▸ **WHAT TO PRODUCE**
Print the entries exactly; skip the pictures.

** Opening DATA FOR PROCESSING block **

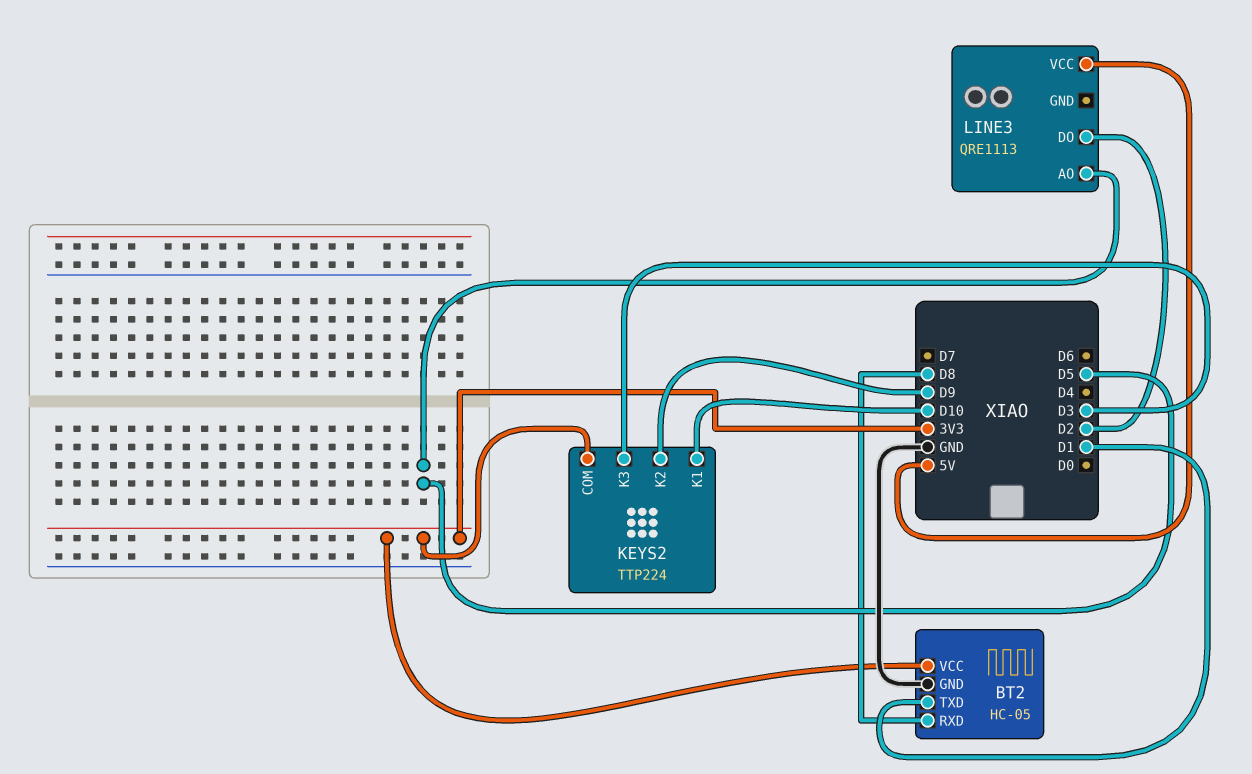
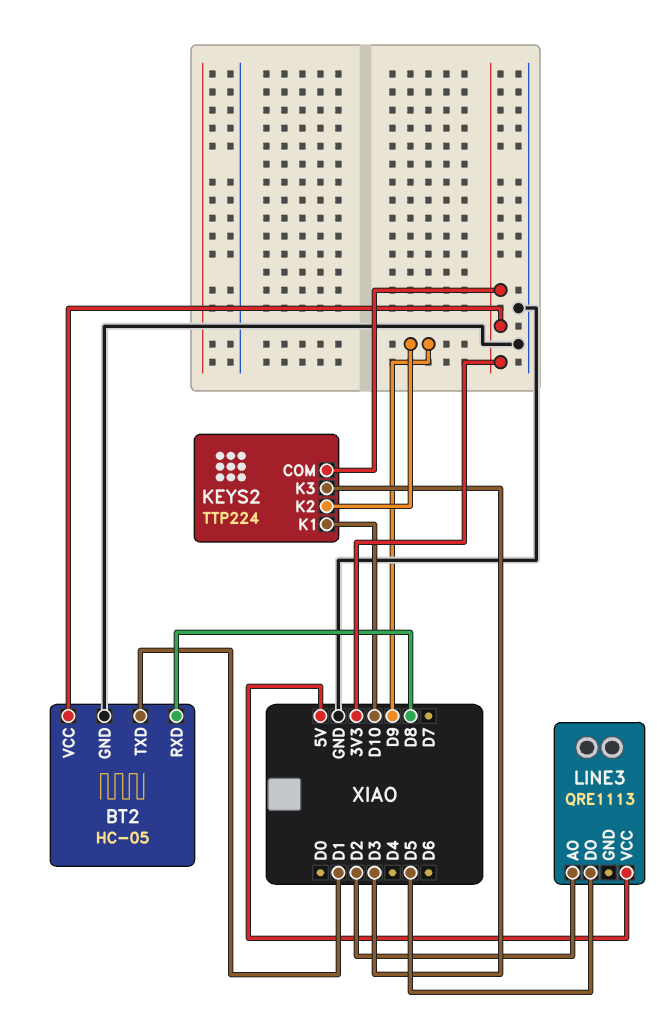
LINE3 pin AO: D5 -> D2
LINE3 pin DO: D2 -> D5

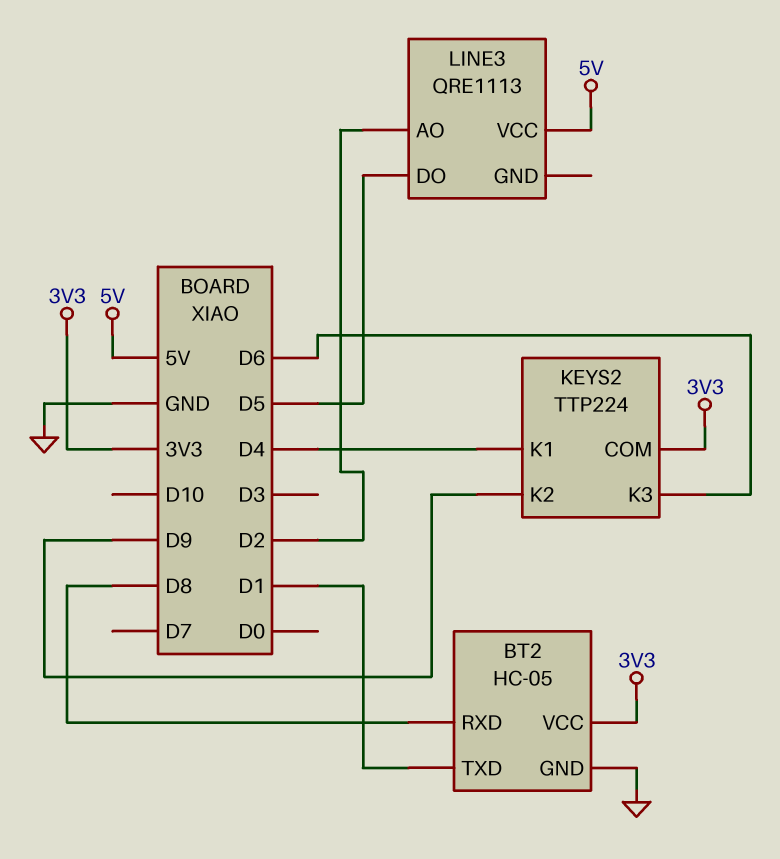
KEYS2 pin K1: D10 -> D4
KEYS2 pin K3: D3 -> D6

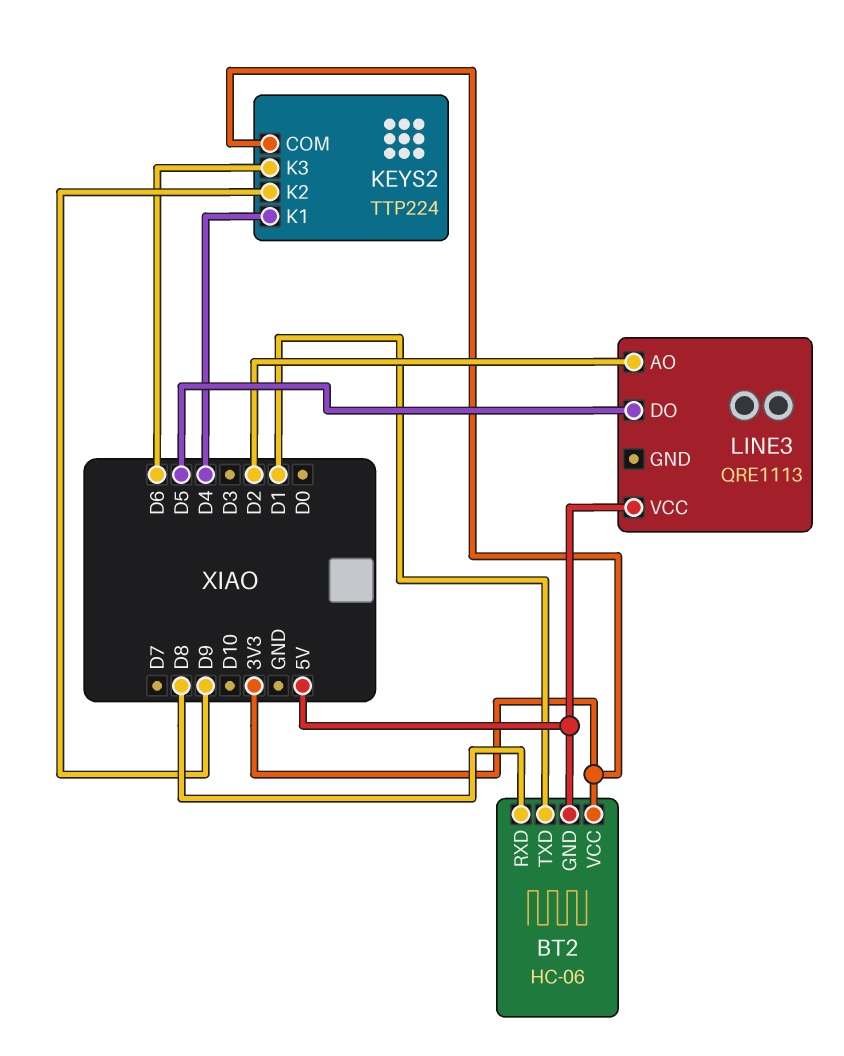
BT2: HC-05 -> HC-06
BT2 pin GND: GND -> 5V

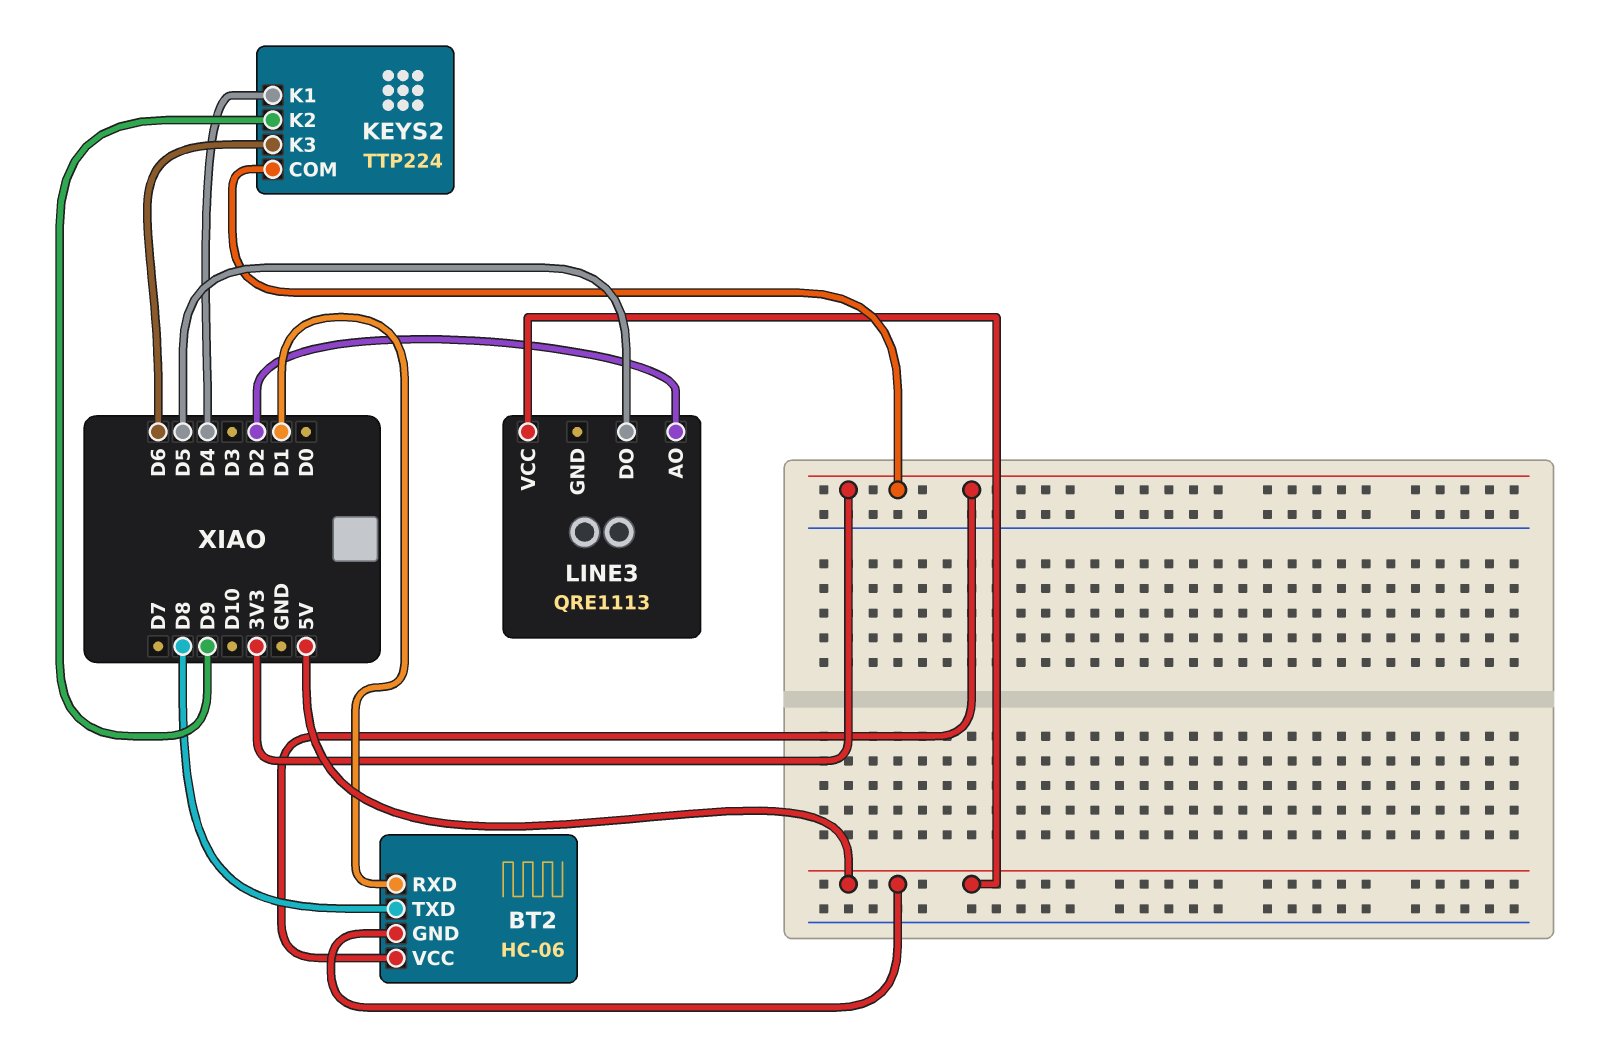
BT2 pin RXD: D8 -> D1
BT2 pin TXD: D1 -> D8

** Closing DATA FOR PROCESSING block **

▸ **YOUR RESPONSE**
LINE3 pin AO: D5 -> D2
LINE3 pin DO: D2 -> D5

KEYS2 pin K1: D10 -> D4
KEYS2 pin K3: D3 -> D6

BT2: HC-05 -> HC-06
BT2 pin GND: GND -> 5V

BT2 pin RXD: D8 -> D1
BT2 pin TXD: D1 -> D8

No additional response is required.